_Records from a collection_

--- Start ---

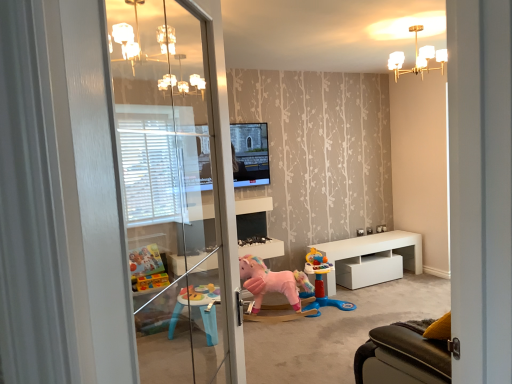
Question: Can you confirm if transparent glass screen door at left is positioned to the right of white glossy table at lower right?

Choices:
 (A) yes
 (B) no

Answer: (B)

Question: Is transparent glass screen door at left not near white glossy table at lower right?

Choices:
 (A) no
 (B) yes

Answer: (B)

Question: From the image's perspective, would you say transparent glass screen door at left is positioned over white glossy table at lower right?

Choices:
 (A) yes
 (B) no

Answer: (A)

Question: Is transparent glass screen door at left facing away from white glossy table at lower right?

Choices:
 (A) yes
 (B) no

Answer: (B)

Question: Does transparent glass screen door at left lie behind white glossy table at lower right?

Choices:
 (A) yes
 (B) no

Answer: (B)

Question: From a real-world perspective, is transparent glass screen door at left under white glossy table at lower right?

Choices:
 (A) no
 (B) yes

Answer: (A)

Question: Does white glossy table at lower right appear on the right side of pink plush unicorn at center, which is the first toy from right to left?

Choices:
 (A) no
 (B) yes

Answer: (B)

Question: Does white glossy table at lower right come behind pink plush unicorn at center, which is the first toy from right to left?

Choices:
 (A) yes
 (B) no

Answer: (A)

Question: Considering the relative positions of white glossy table at lower right and pink plush unicorn at center, which is the first toy from right to left, in the image provided, is white glossy table at lower right to the left of pink plush unicorn at center, which is the first toy from right to left, from the viewer's perspective?

Choices:
 (A) yes
 (B) no

Answer: (B)

Question: Is pink plush unicorn at center, which is the first toy from right to left, surrounded by white glossy table at lower right?

Choices:
 (A) no
 (B) yes

Answer: (A)

Question: Is white glossy table at lower right oriented away from pink plush unicorn at center, the 2th toy viewed from the left?

Choices:
 (A) yes
 (B) no

Answer: (B)

Question: Is white glossy table at lower right thinner than pink plush unicorn at center, which is the first toy from right to left?

Choices:
 (A) no
 (B) yes

Answer: (B)

Question: Is matte black television at center shorter than white glossy table at lower right?

Choices:
 (A) yes
 (B) no

Answer: (B)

--- End ---

Please pick out and copy every line in the records above that contains the word "unicorn". Matching is case-sensitive.

Question: Does white glossy table at lower right appear on the right side of pink plush unicorn at center, which is the first toy from right to left?
Question: Does white glossy table at lower right come behind pink plush unicorn at center, which is the first toy from right to left?
Question: Considering the relative positions of white glossy table at lower right and pink plush unicorn at center, which is the first toy from right to left, in the image provided, is white glossy table at lower right to the left of pink plush unicorn at center, which is the first toy from right to left, from the viewer's perspective?
Question: Is pink plush unicorn at center, which is the first toy from right to left, surrounded by white glossy table at lower right?
Question: Is white glossy table at lower right oriented away from pink plush unicorn at center, the 2th toy viewed from the left?
Question: Is white glossy table at lower right thinner than pink plush unicorn at center, which is the first toy from right to left?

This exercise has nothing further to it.